Before-and-after scene images
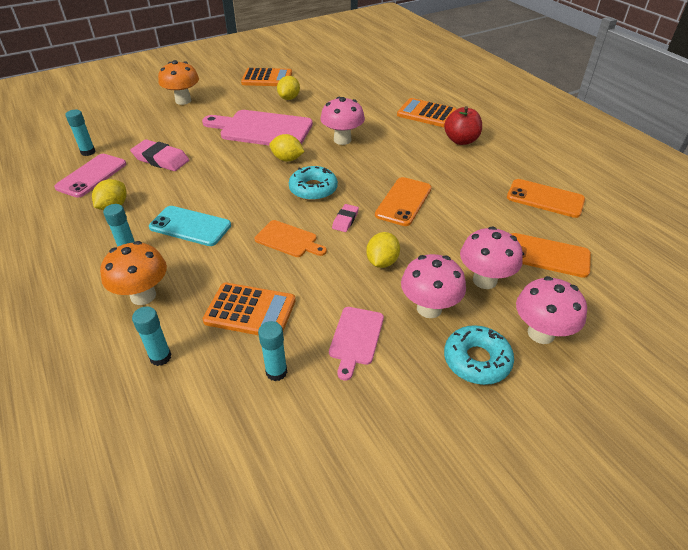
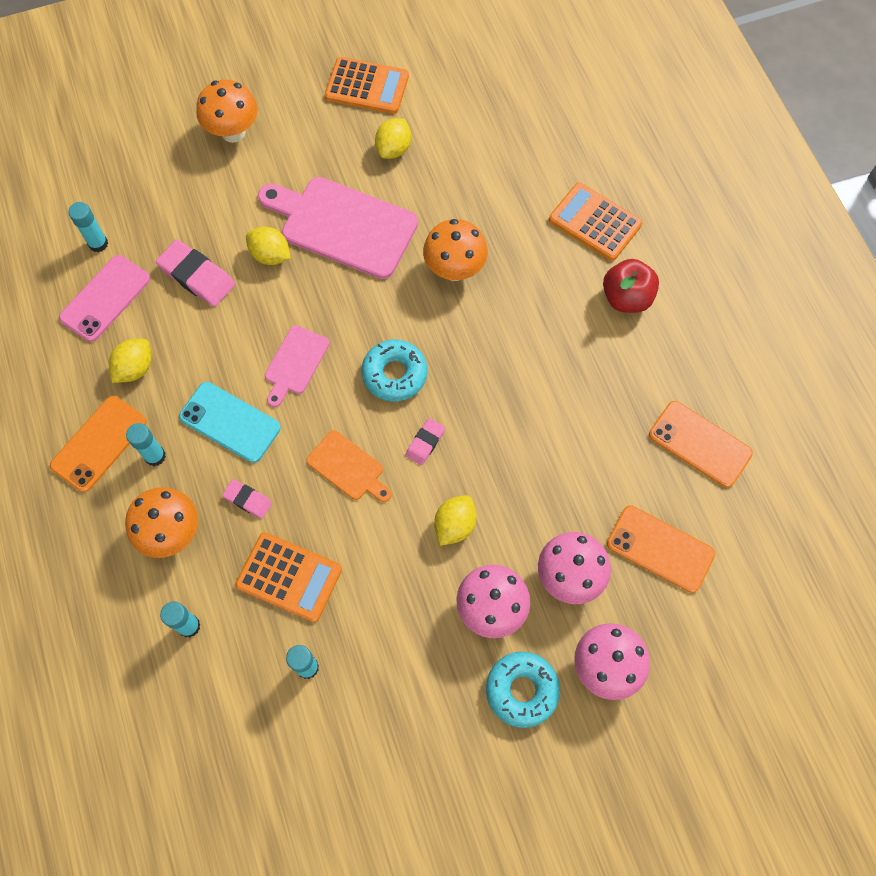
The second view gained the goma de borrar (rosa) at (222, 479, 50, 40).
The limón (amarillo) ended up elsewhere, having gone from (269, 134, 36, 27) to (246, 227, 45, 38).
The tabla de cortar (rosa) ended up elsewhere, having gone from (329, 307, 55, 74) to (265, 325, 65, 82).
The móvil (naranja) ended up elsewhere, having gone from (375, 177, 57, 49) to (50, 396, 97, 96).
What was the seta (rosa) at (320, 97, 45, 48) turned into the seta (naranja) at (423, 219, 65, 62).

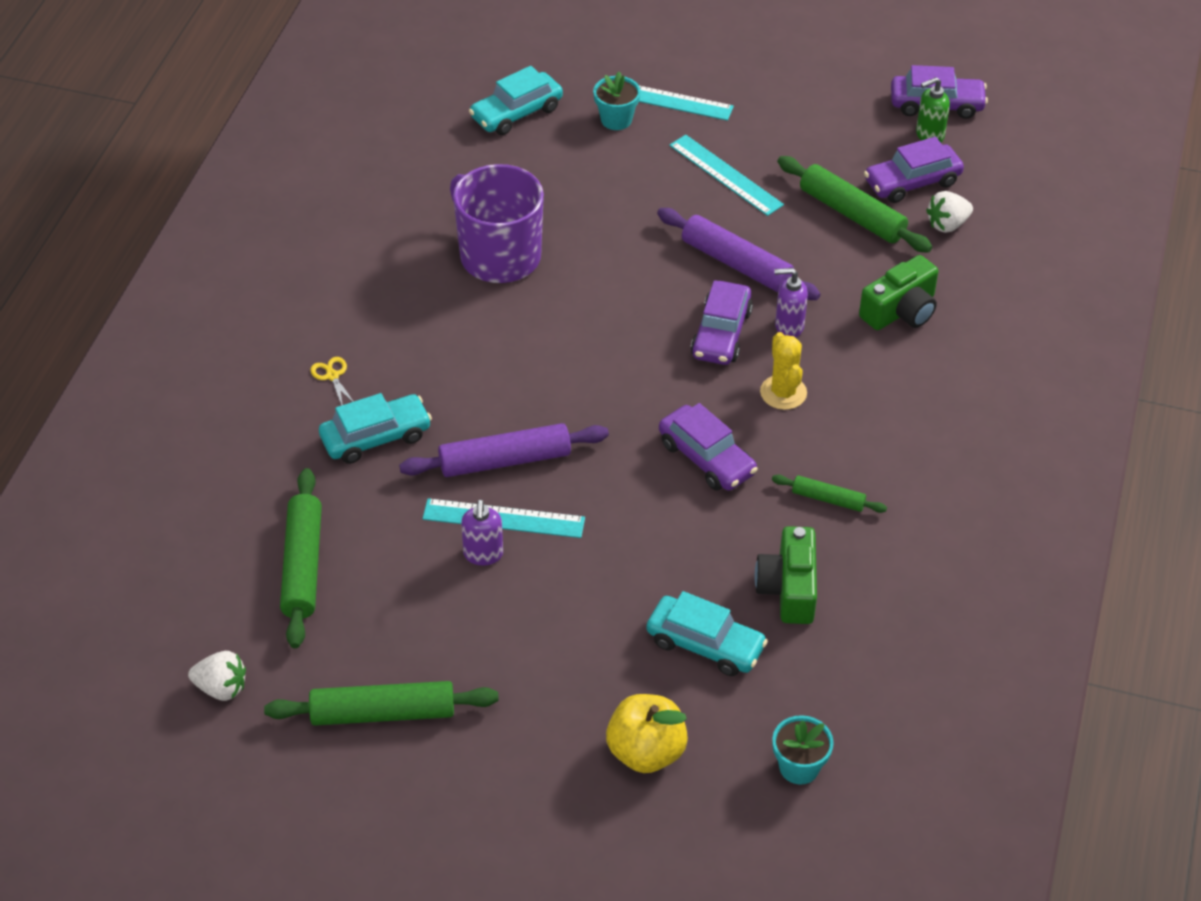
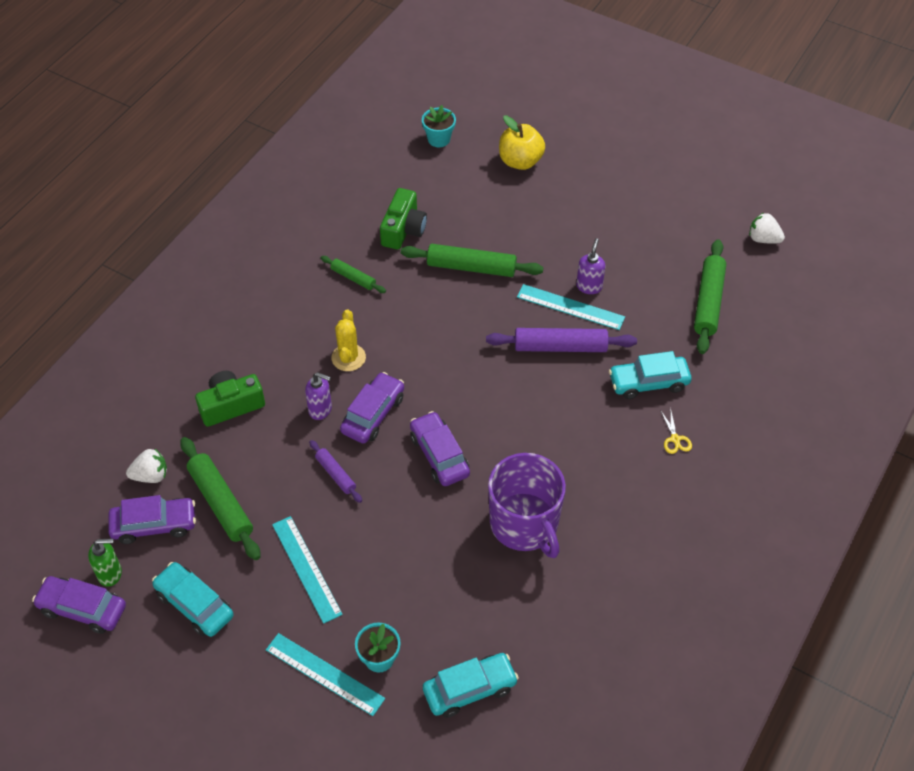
The rodillo (verde) ended up elsewhere, having gone from (264, 681, 235, 45) to (401, 244, 142, 33).
The coche (turquesa) ended up elsewhere, having gone from (646, 591, 122, 85) to (152, 562, 81, 75).
The coche (morado) ended up elsewhere, having gone from (659, 403, 99, 88) to (410, 411, 60, 75).
The size of the rodillo (morado) at (657, 208, 164, 92) changed by a factor of 0.55.

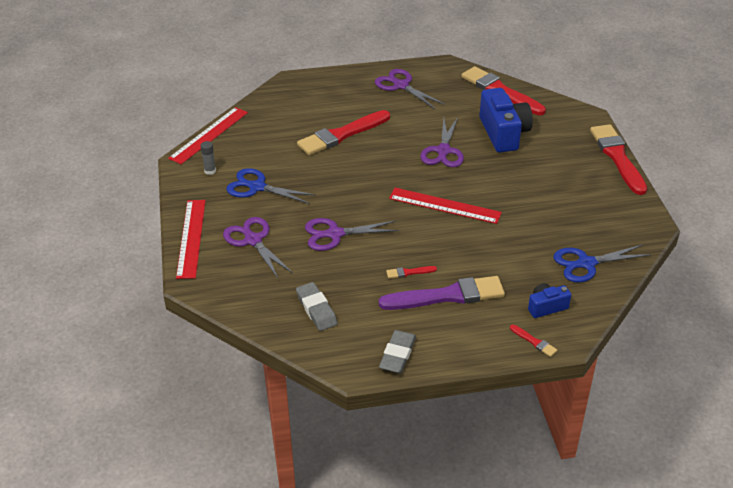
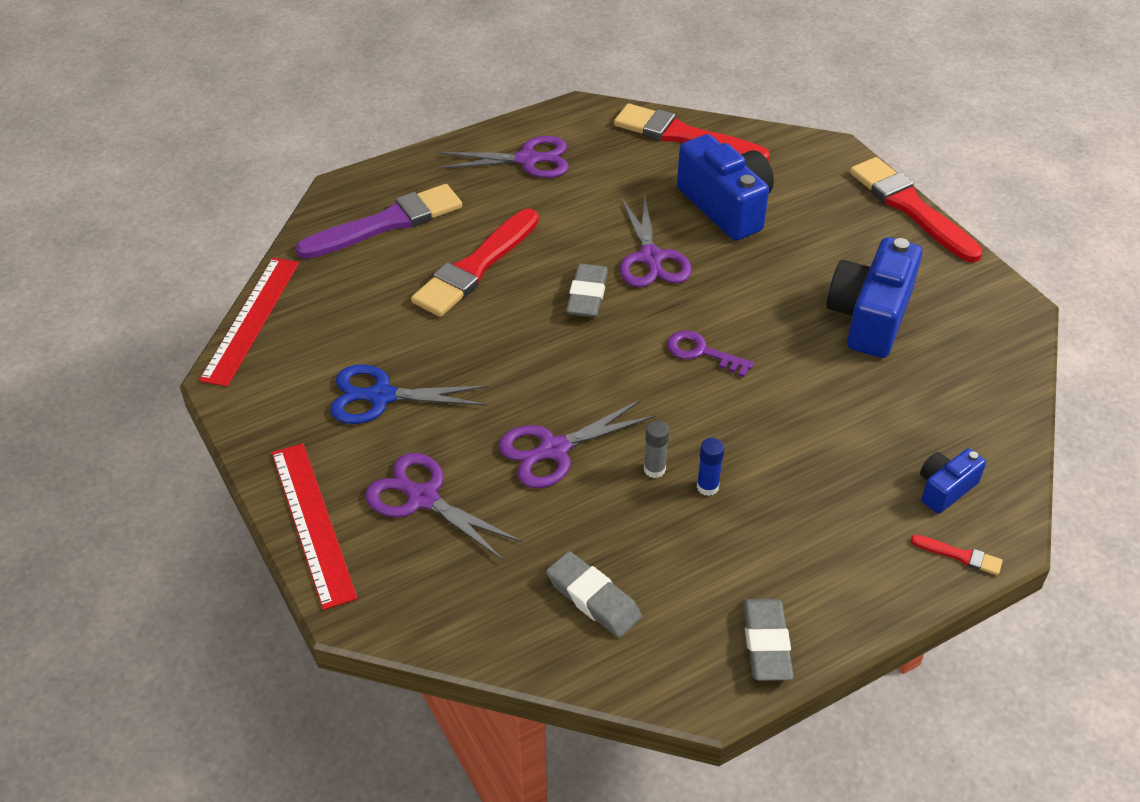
The second view lost the tijeras (azul) at (554, 244, 97, 39).
The second view gained the goma de borrar (gris) at (566, 264, 42, 53).
The second view gained the cámara (azul) at (826, 237, 96, 121).
The barra de pegamento (gris) ended up elsewhere, having gone from (200, 141, 16, 34) to (644, 420, 25, 58).
The pincel (morado) ended up elsewhere, having gone from (379, 276, 126, 34) to (295, 184, 167, 75).
Where the pincel (rojo) stood at (386, 266, 51, 12), the barra de pegamento (azul) came to stand at (697, 438, 28, 58).
Where the regla (rojo) stood at (389, 188, 113, 36), the llave (morado) came to stand at (667, 330, 87, 47).
The tijeras (morado) at (375, 69, 70, 40) ended up facing another way, 150 degrees clockwise from before.

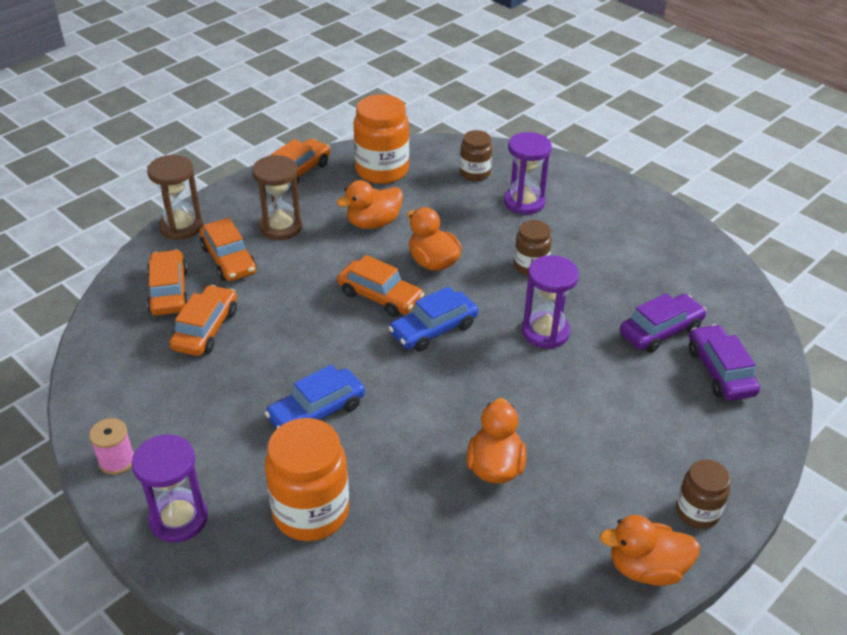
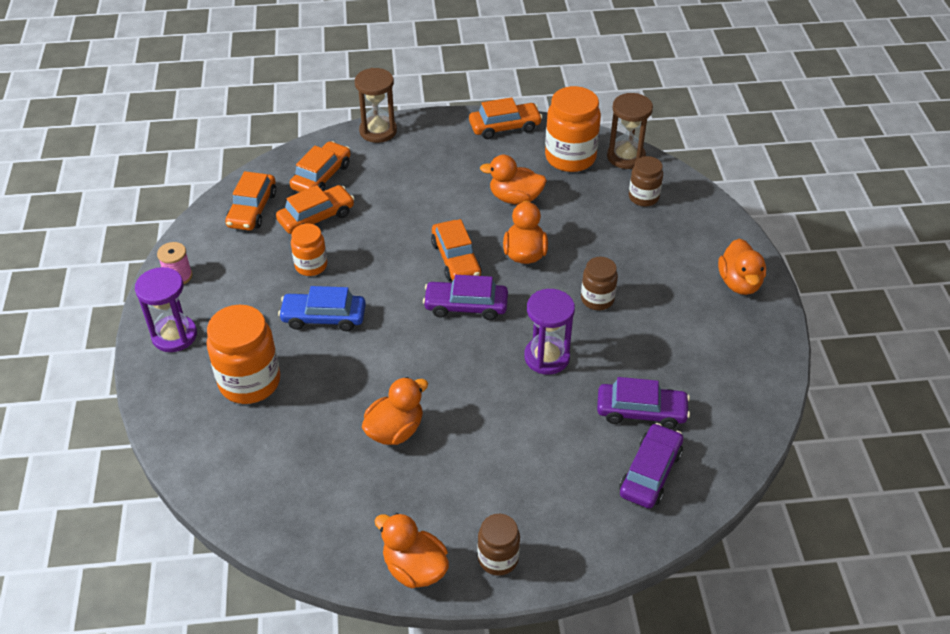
The second view lost the reloj de arena (morado) at (504, 132, 48, 82).
The second view gained the tarro (naranja) at (291, 224, 36, 52).
The second view gained the pato (naranja) at (718, 239, 48, 56).
The coche (naranja) ended up elsewhere, having gone from (200, 217, 57, 64) to (225, 171, 51, 60).
The reloj de arena (marrón) ended up elsewhere, having gone from (252, 155, 50, 85) to (607, 93, 46, 76).
What was the coche (azul) at (389, 286, 89, 66) turned into the coche (morado) at (423, 275, 85, 45).

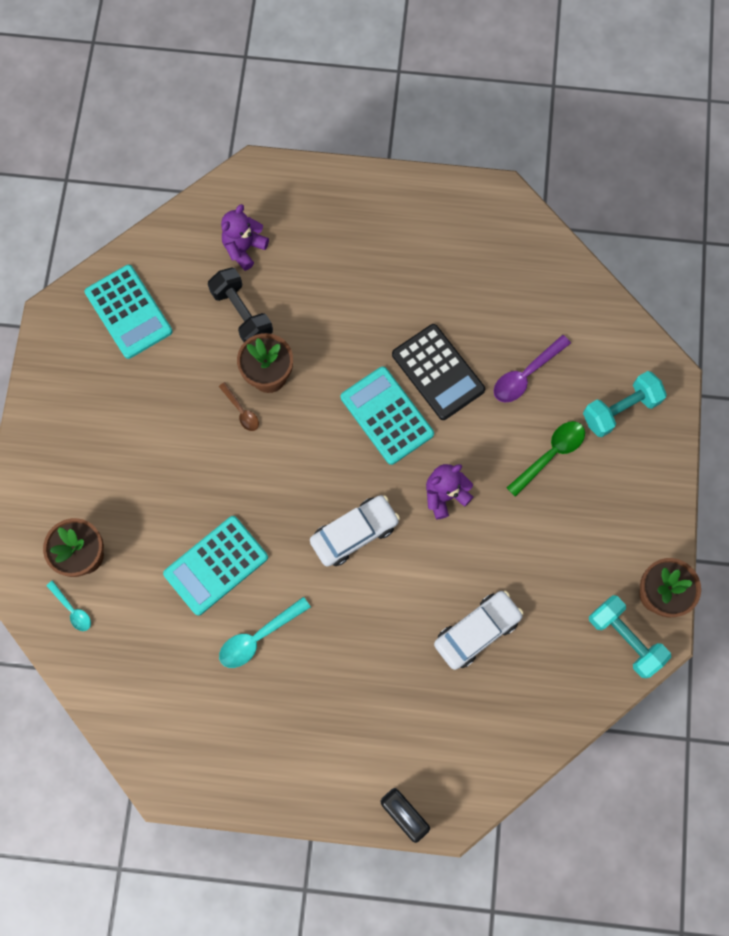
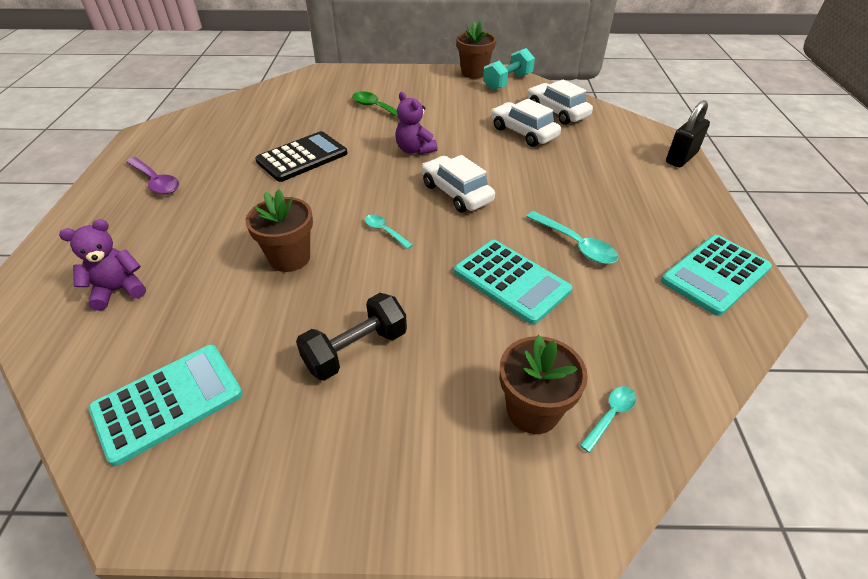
The second view lost the cuchara (marrón) at (219, 382, 40, 49).
The second view lost the mancuerna (turquesa) at (583, 371, 84, 66).
The second view gained the cuchara (turquesa) at (365, 214, 48, 35).
The second view gained the coche (blanco) at (528, 79, 65, 46).
The mancuerna (negro) ended up elsewhere, having gone from (208, 267, 65, 75) to (296, 293, 111, 88).
The calculadora (turquesa) ended up elsewhere, having gone from (341, 366, 93, 99) to (661, 235, 111, 81).
The cuchara (morado) ended up elsewhere, having gone from (494, 335, 77, 68) to (126, 157, 53, 37).
The osito (morado) at (221, 204, 48, 67) ended up facing another way, 120 degrees clockwise from before.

What this task involves
All of the entries above need to be transcribed exactly, except for the pictures.

Your solution
The second view gained the goma de borrar (rosa) at (222, 479, 50, 40).
The limón (amarillo) ended up elsewhere, having gone from (269, 134, 36, 27) to (246, 227, 45, 38).
The tabla de cortar (rosa) ended up elsewhere, having gone from (329, 307, 55, 74) to (265, 325, 65, 82).
The móvil (naranja) ended up elsewhere, having gone from (375, 177, 57, 49) to (50, 396, 97, 96).
What was the seta (rosa) at (320, 97, 45, 48) turned into the seta (naranja) at (423, 219, 65, 62).

The rodillo (verde) ended up elsewhere, having gone from (264, 681, 235, 45) to (401, 244, 142, 33).
The coche (turquesa) ended up elsewhere, having gone from (646, 591, 122, 85) to (152, 562, 81, 75).
The coche (morado) ended up elsewhere, having gone from (659, 403, 99, 88) to (410, 411, 60, 75).
The size of the rodillo (morado) at (657, 208, 164, 92) changed by a factor of 0.55.

The second view lost the tijeras (azul) at (554, 244, 97, 39).
The second view gained the goma de borrar (gris) at (566, 264, 42, 53).
The second view gained the cámara (azul) at (826, 237, 96, 121).
The barra de pegamento (gris) ended up elsewhere, having gone from (200, 141, 16, 34) to (644, 420, 25, 58).
The pincel (morado) ended up elsewhere, having gone from (379, 276, 126, 34) to (295, 184, 167, 75).
Where the pincel (rojo) stood at (386, 266, 51, 12), the barra de pegamento (azul) came to stand at (697, 438, 28, 58).
Where the regla (rojo) stood at (389, 188, 113, 36), the llave (morado) came to stand at (667, 330, 87, 47).
The tijeras (morado) at (375, 69, 70, 40) ended up facing another way, 150 degrees clockwise from before.

The second view lost the reloj de arena (morado) at (504, 132, 48, 82).
The second view gained the tarro (naranja) at (291, 224, 36, 52).
The second view gained the pato (naranja) at (718, 239, 48, 56).
The coche (naranja) ended up elsewhere, having gone from (200, 217, 57, 64) to (225, 171, 51, 60).
The reloj de arena (marrón) ended up elsewhere, having gone from (252, 155, 50, 85) to (607, 93, 46, 76).
What was the coche (azul) at (389, 286, 89, 66) turned into the coche (morado) at (423, 275, 85, 45).

The second view lost the cuchara (marrón) at (219, 382, 40, 49).
The second view lost the mancuerna (turquesa) at (583, 371, 84, 66).
The second view gained the cuchara (turquesa) at (365, 214, 48, 35).
The second view gained the coche (blanco) at (528, 79, 65, 46).
The mancuerna (negro) ended up elsewhere, having gone from (208, 267, 65, 75) to (296, 293, 111, 88).
The calculadora (turquesa) ended up elsewhere, having gone from (341, 366, 93, 99) to (661, 235, 111, 81).
The cuchara (morado) ended up elsewhere, having gone from (494, 335, 77, 68) to (126, 157, 53, 37).
The osito (morado) at (221, 204, 48, 67) ended up facing another way, 120 degrees clockwise from before.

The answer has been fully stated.